### Task to carry out
Make an exact copy of the records, omitting all images.
# # # # # # #
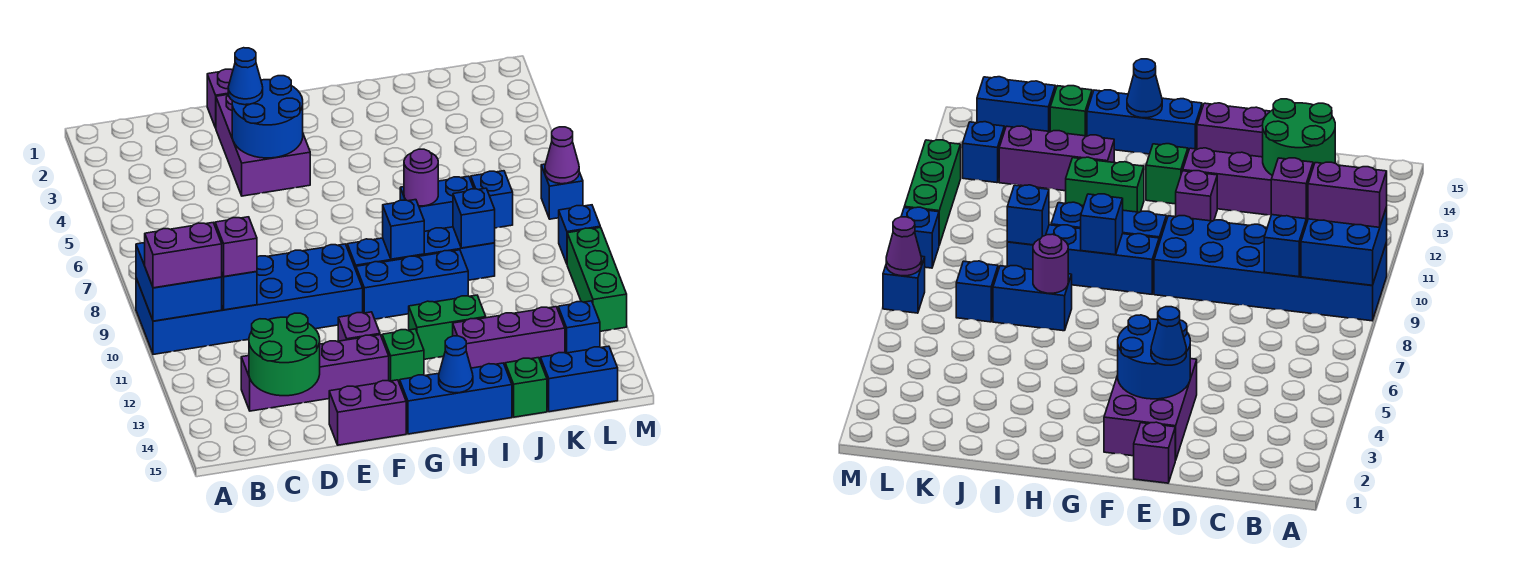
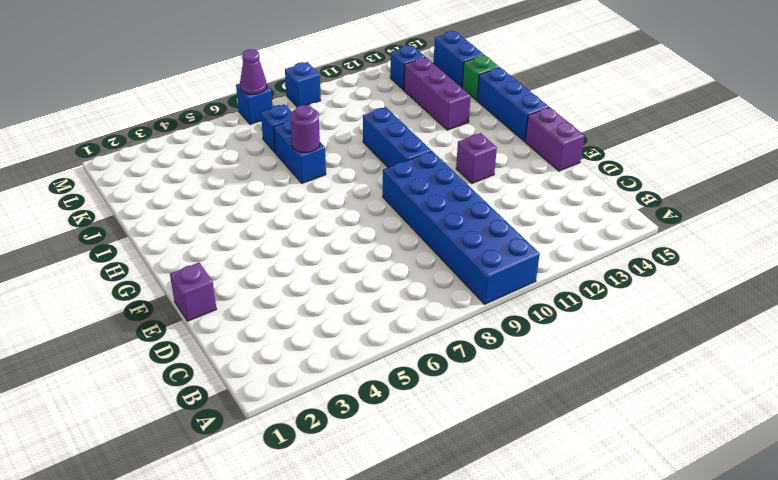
none -> purple brick C13:F13 level 1
none -> purple brick E2:F4 level 1
none -> blue brick G9:J9 level 1
none -> green brick G13 level 1

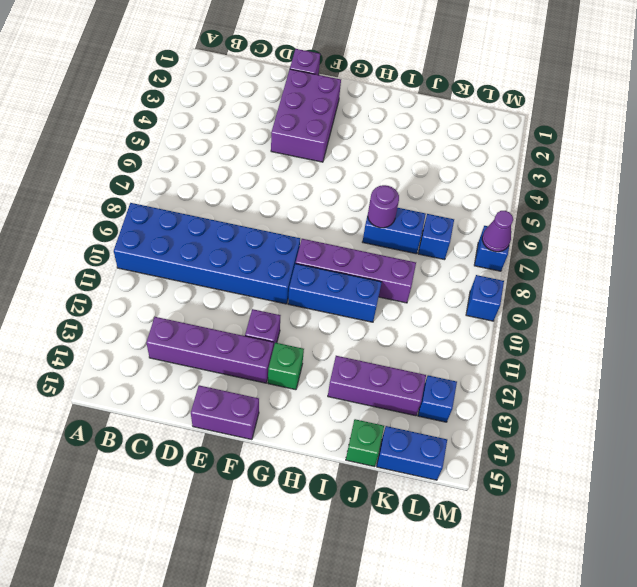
purple brick G9:J9 level 1 -> blue brick G9:J9 level 1
none -> blue brick G15:I15 level 1
none -> green brick H12:I12 level 1
none -> green brick M10:M12 level 1
none -> blue brick A9:B10 level 2

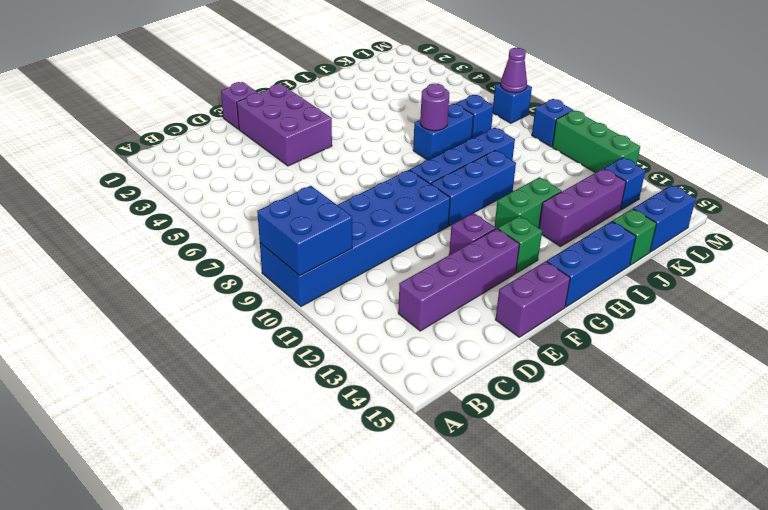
none -> blue brick C9:C10 level 2
none -> green round brick C13:D14 level 2
none -> blue round brick E3:F4 level 2
none -> blue brick H9 level 2

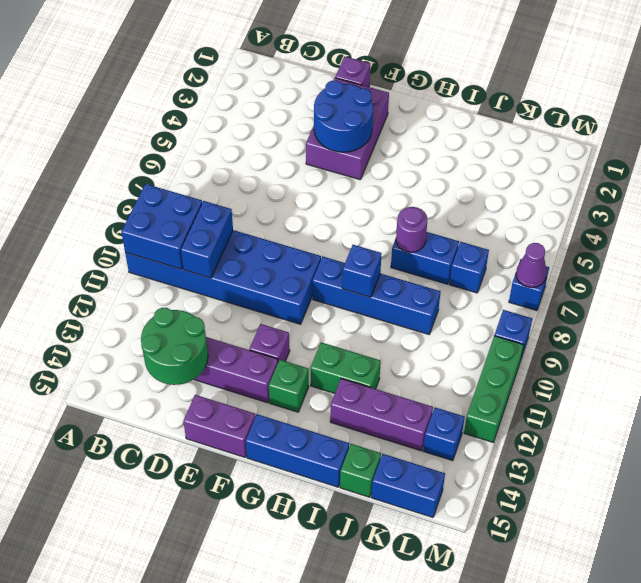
none -> blue brick G10:I10 level 1
none -> blue cone H15 level 2
none -> blue brick J9 level 2
none -> purple brick A10:B10 level 3

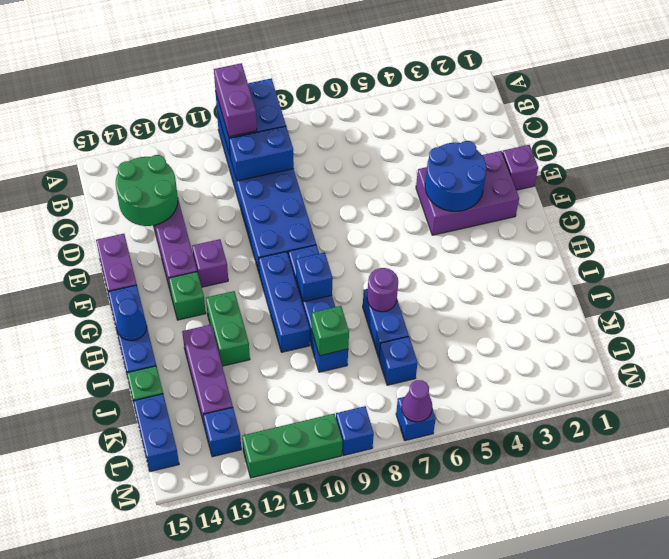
green brick J9 level 2 -> blue brick J9 level 2
none -> purple brick C10 level 3
none -> blue cone E3 level 3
# # # # # # #
### Response box
none -> purple brick C13:F13 level 1
none -> purple brick E2:F4 level 1
none -> blue brick G9:J9 level 1
none -> green brick G13 level 1

purple brick G9:J9 level 1 -> blue brick G9:J9 level 1
none -> blue brick G15:I15 level 1
none -> green brick H12:I12 level 1
none -> green brick M10:M12 level 1
none -> blue brick A9:B10 level 2

none -> blue brick C9:C10 level 2
none -> green round brick C13:D14 level 2
none -> blue round brick E3:F4 level 2
none -> blue brick H9 level 2

none -> blue brick G10:I10 level 1
none -> blue cone H15 level 2
none -> blue brick J9 level 2
none -> purple brick A10:B10 level 3

green brick J9 level 2 -> blue brick J9 level 2
none -> purple brick C10 level 3
none -> blue cone E3 level 3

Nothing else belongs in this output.